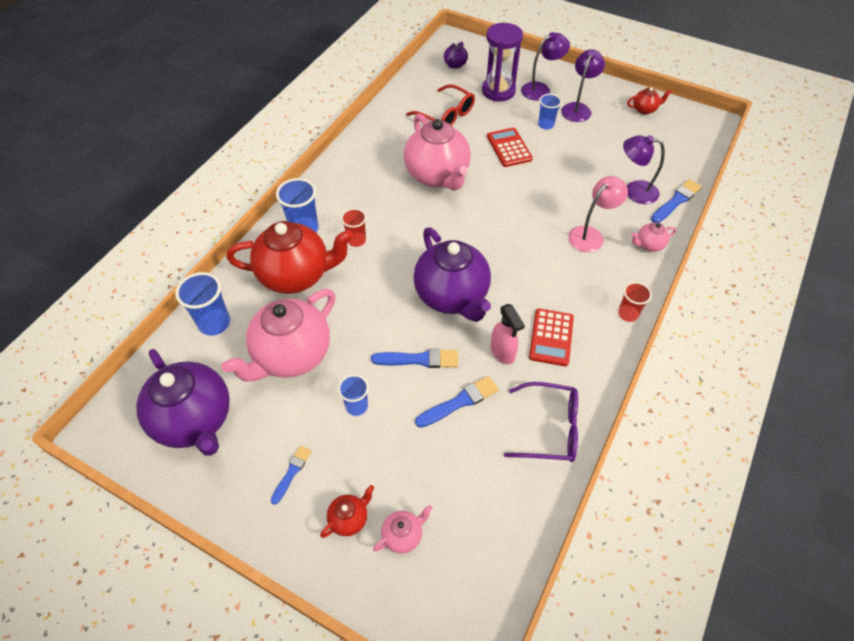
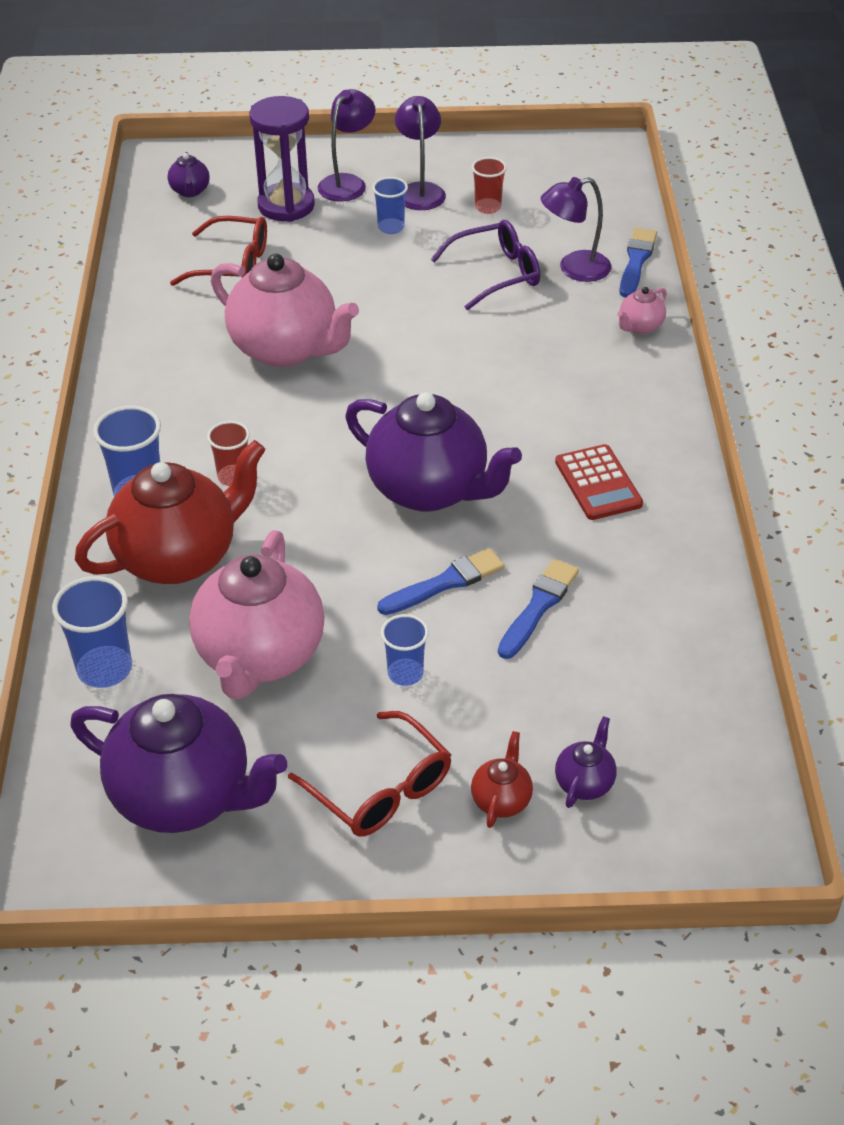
camera: 30 degrees left, 10 degrees down
(291, 472) = (380, 788): blue brush -> red glasses
(403, 535) = (585, 782): pink teapot -> purple teapot
(503, 352) = (549, 526): pink spray bottle -> none
(509, 148) = (361, 275): red calculator -> none
(549, 428) = (673, 584): purple glasses -> purple glasses (495, 274)
(590, 235) = (557, 343): pink lamp -> none
(628, 314) = (673, 417): red cup -> red cup (488, 207)
(645, 109) = (513, 161): red teapot -> none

# Assignment
Which lines above carry the string "glasses"? Copy those lines.

# Exercise response
(291, 472) = (380, 788): blue brush -> red glasses
(549, 428) = (673, 584): purple glasses -> purple glasses (495, 274)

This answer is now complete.